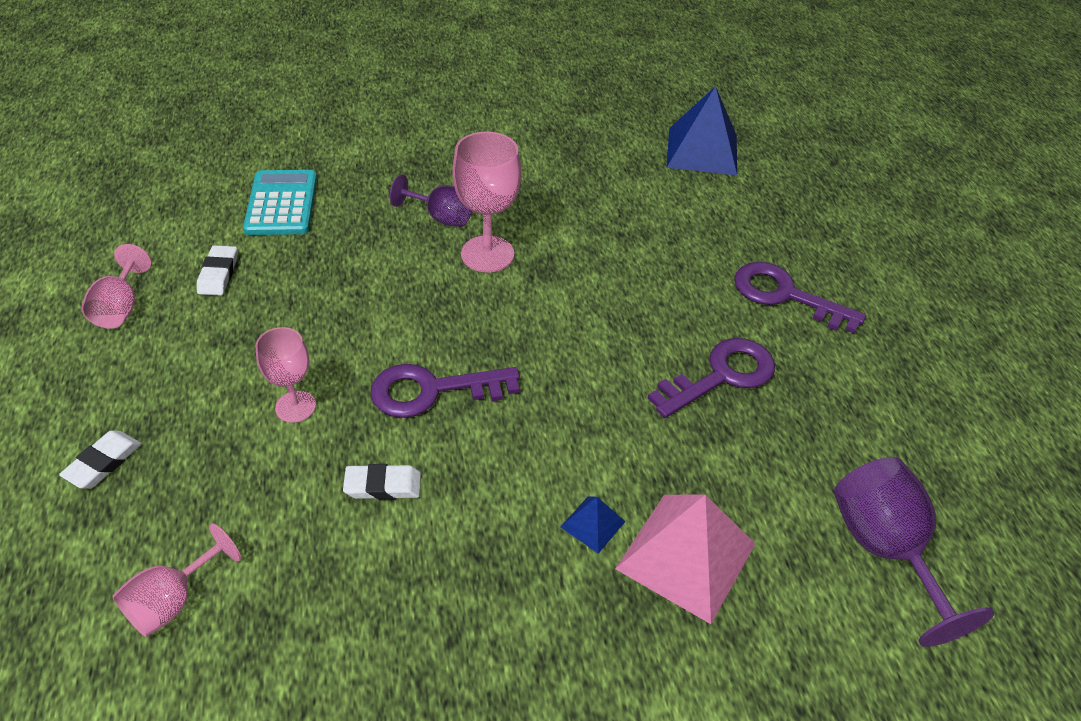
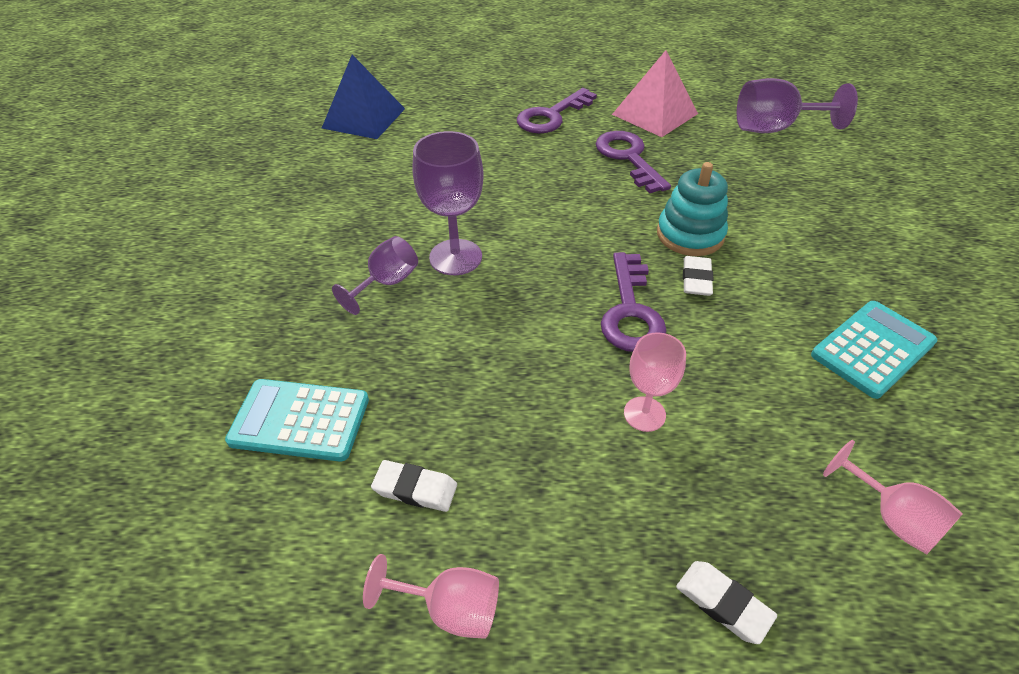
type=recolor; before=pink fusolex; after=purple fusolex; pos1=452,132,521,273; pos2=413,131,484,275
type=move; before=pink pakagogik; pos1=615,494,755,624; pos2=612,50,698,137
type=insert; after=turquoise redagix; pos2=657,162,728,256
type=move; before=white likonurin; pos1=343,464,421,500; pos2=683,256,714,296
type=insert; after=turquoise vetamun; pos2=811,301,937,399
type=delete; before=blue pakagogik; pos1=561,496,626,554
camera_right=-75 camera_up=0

→ **YOUR GOAL**
The expected output is every line from the material above where "pink" can be found.

→ **ANSWER BOX**
type=recolor; before=pink fusolex; after=purple fusolex; pos1=452,132,521,273; pos2=413,131,484,275
type=move; before=pink pakagogik; pos1=615,494,755,624; pos2=612,50,698,137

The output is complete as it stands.